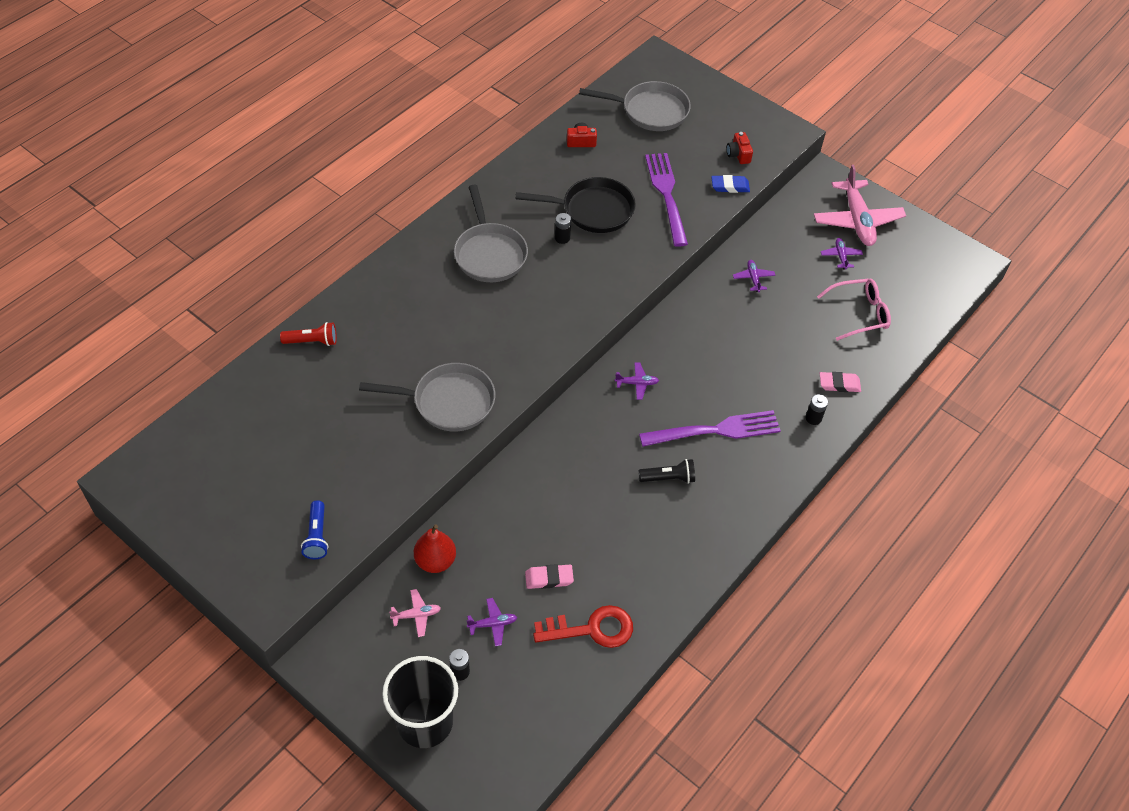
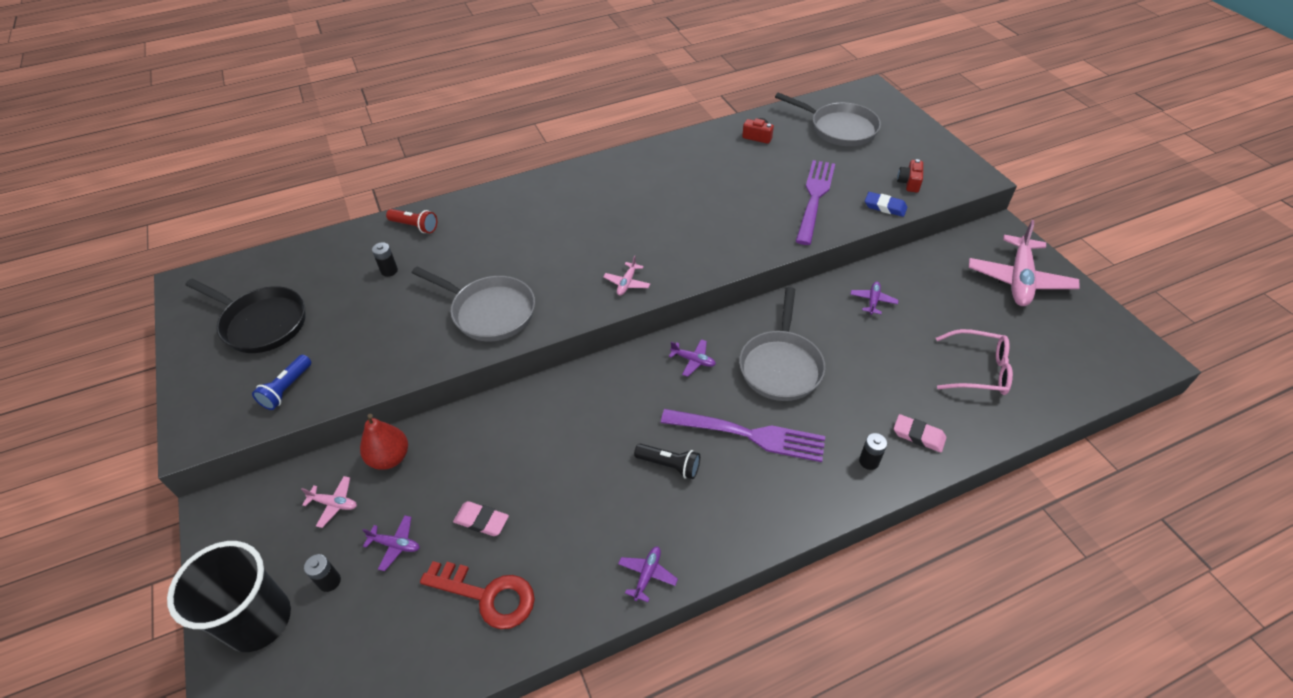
camera: 30 degrees right, 5 degrees down
grey pan [454,185,528,282] -> grey pan moved to [739,287,825,401]
black pan [516,177,636,233] -> black pan moved to [185,279,306,353]
black battery [555,213,571,244] -> black battery moved to [372,242,398,277]
purple plane [821,238,863,270] -> purple plane moved to [618,547,678,602]
none -> pink plane [603,255,650,296]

* [TASK INSTRUCTIONS]: Look through the material and say how many lines hold "moved". Give the number only.

* [EXERCISE OUTPUT]: 4